- [TASK TO COMPLETE] Wherever the word "yellow" appears in a line of the records, copy that line.

+ + + + + + +

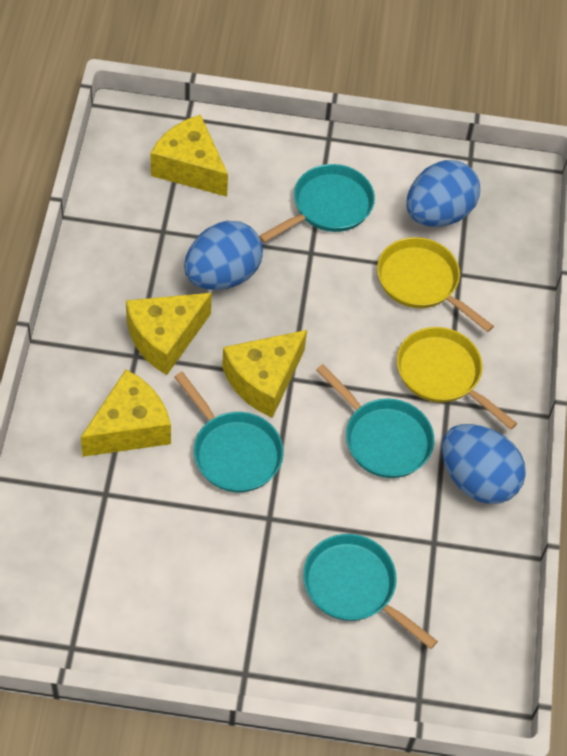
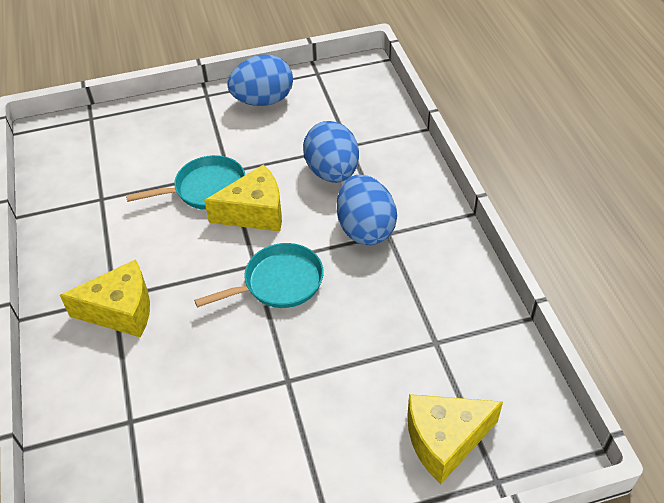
turquoise pan: 4 -> 2
yellow cheese: 4 -> 3
yellow pan: 2 -> 0

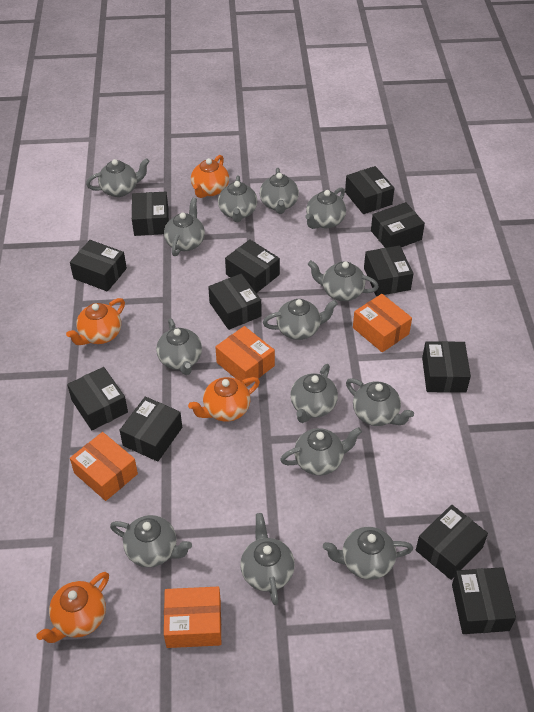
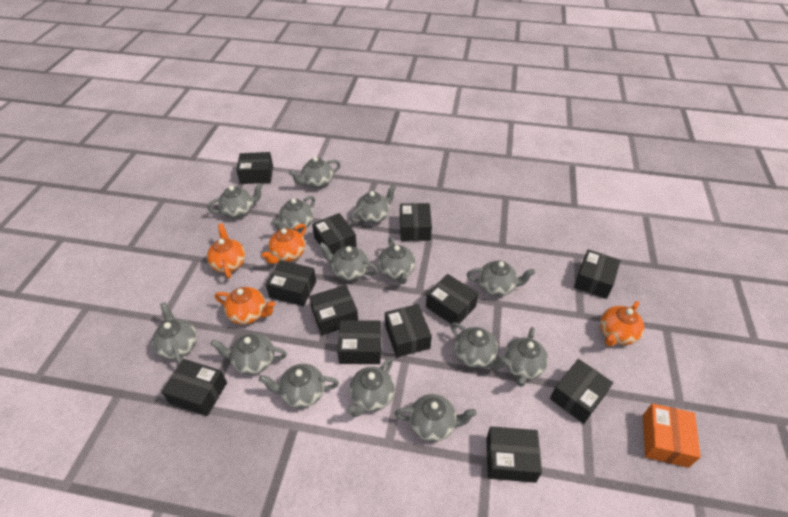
orange box: 4 -> 1

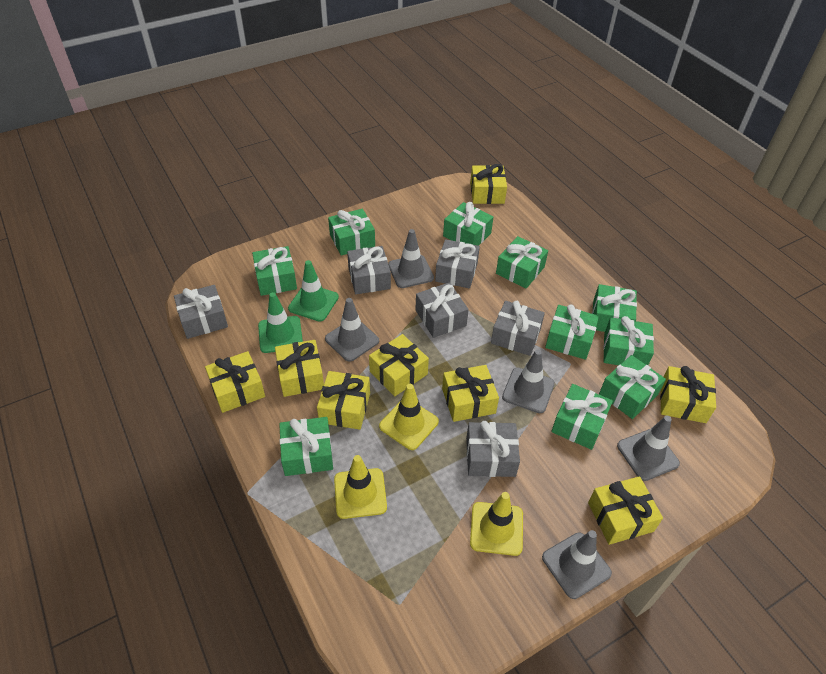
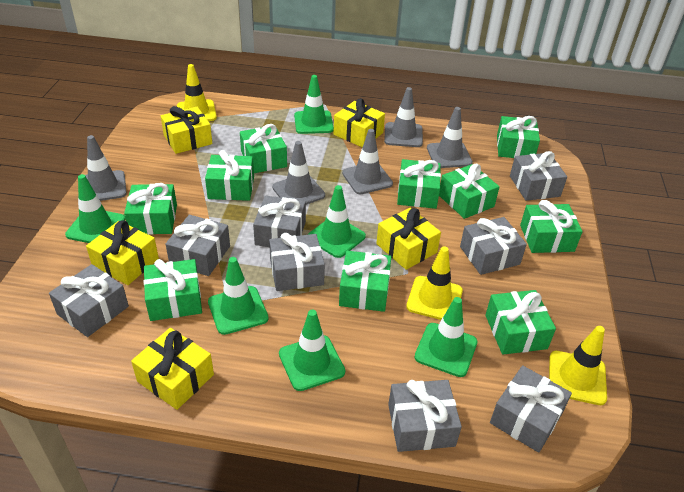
green traffic cone: 2 -> 6
grey gift: 6 -> 8
yellow gift: 8 -> 5

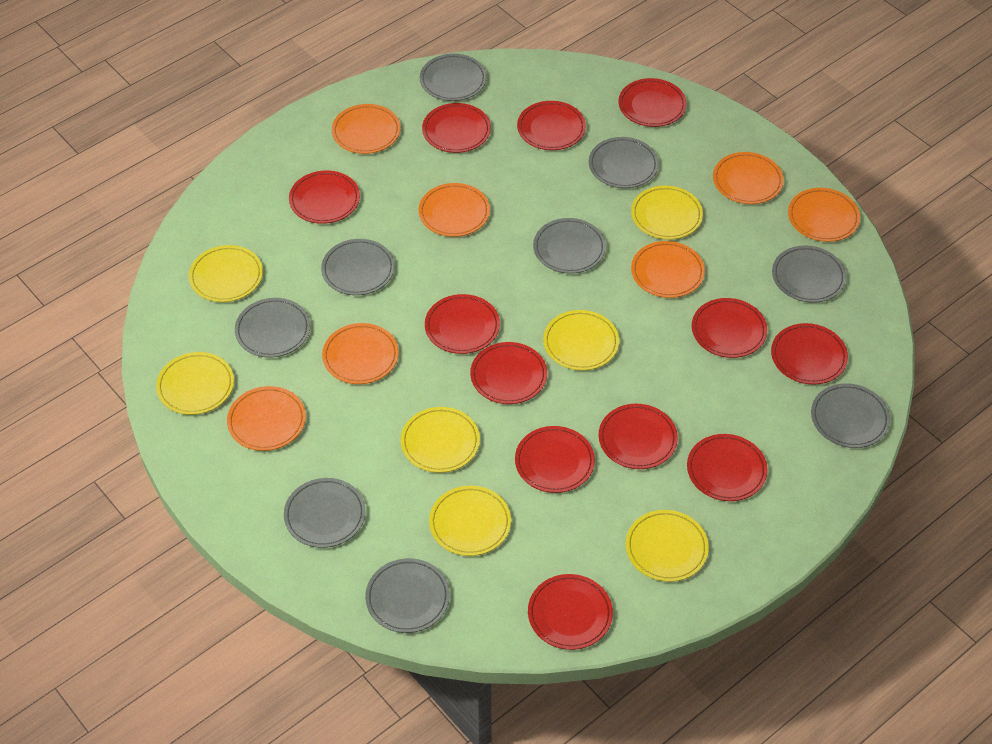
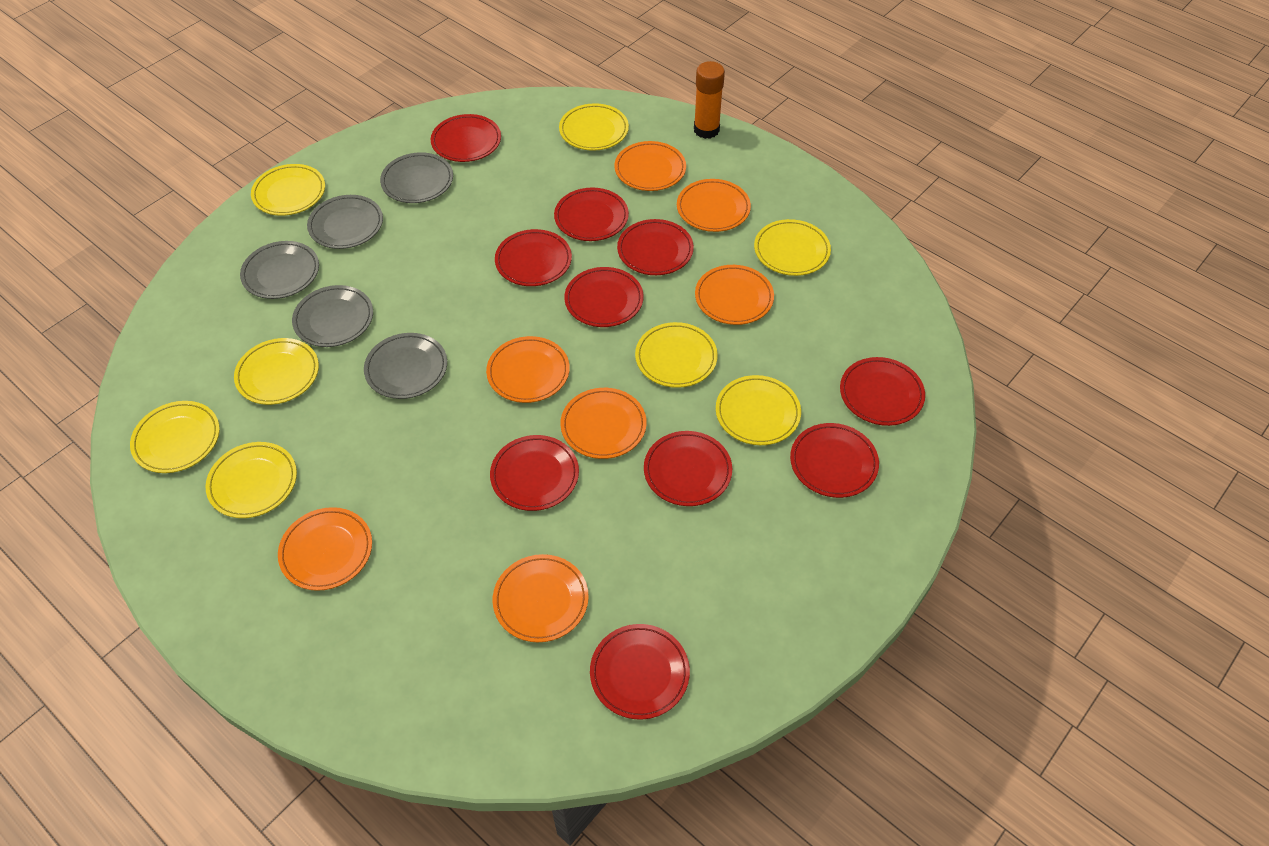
grey plate: 9 -> 5
orange glue stick: 0 -> 1
red plate: 12 -> 10
yellow plate: 7 -> 8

+ + + + + + +

- [FINISHED EXERCISE]
yellow cheese: 4 -> 3
yellow pan: 2 -> 0
yellow gift: 8 -> 5
yellow plate: 7 -> 8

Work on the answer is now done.